- Task directions -
Word for word, the data below must be repeated in full; no picture is to be included.

- Provided data -
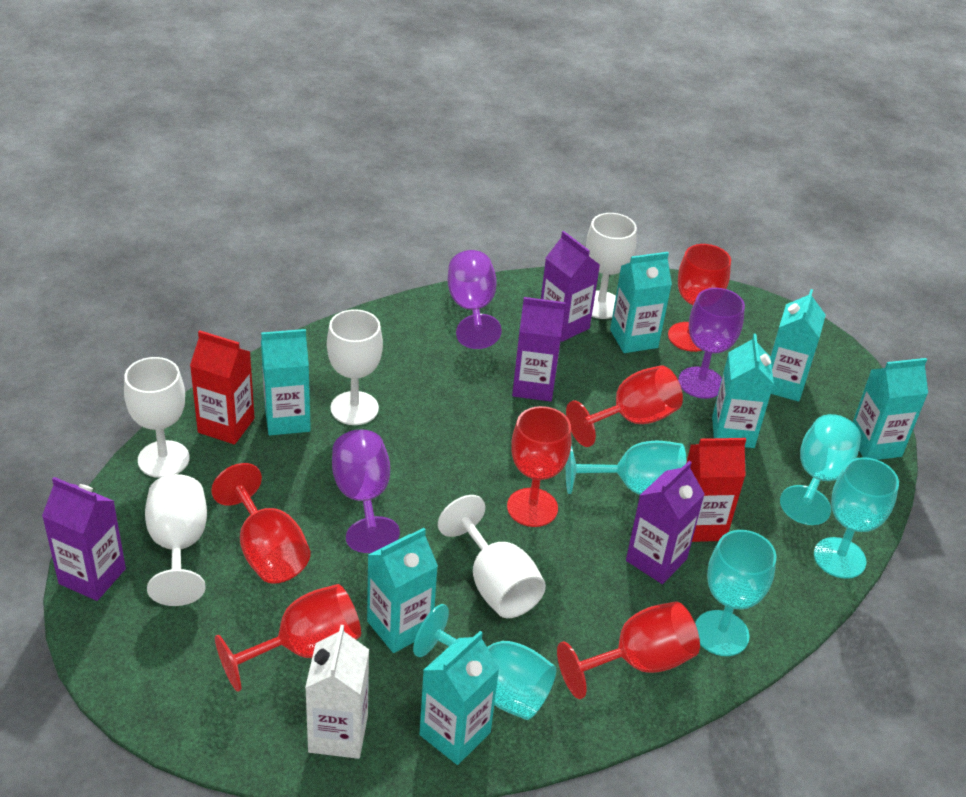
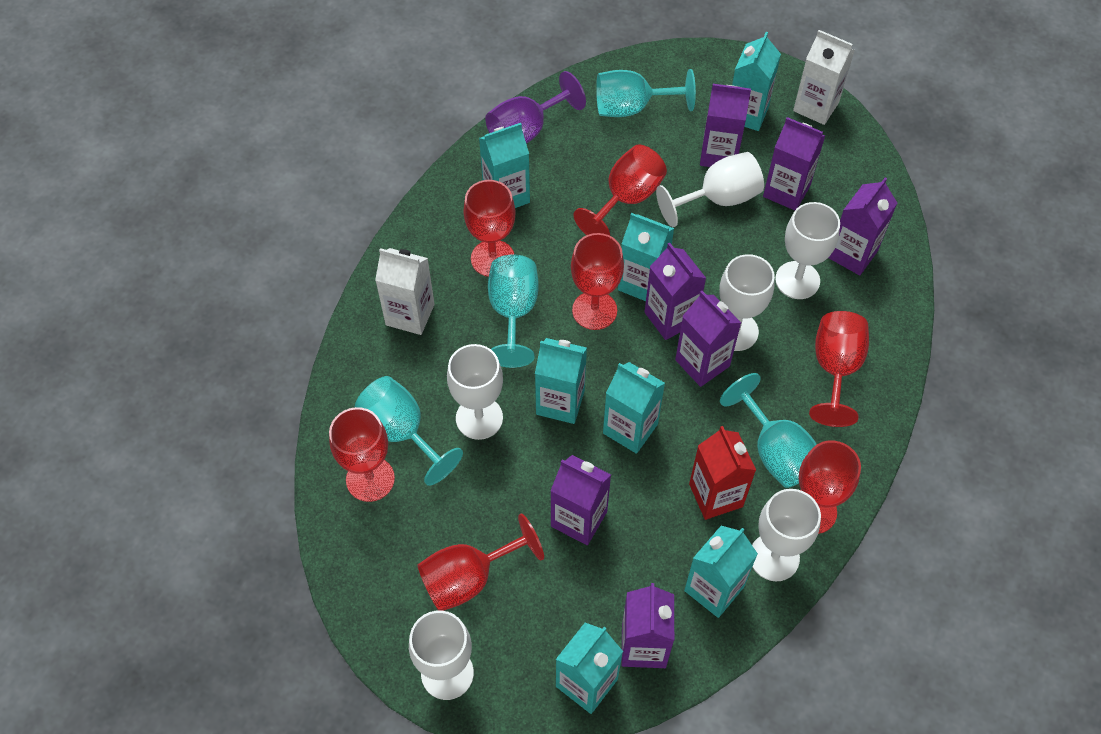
purple carton: 4 -> 7
purple goblet: 3 -> 1
red carton: 2 -> 1
red goblet: 6 -> 7
turquoise goblet: 5 -> 4
white carton: 1 -> 2
white goblet: 5 -> 6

- Solution below -
purple carton: 4 -> 7
purple goblet: 3 -> 1
red carton: 2 -> 1
red goblet: 6 -> 7
turquoise goblet: 5 -> 4
white carton: 1 -> 2
white goblet: 5 -> 6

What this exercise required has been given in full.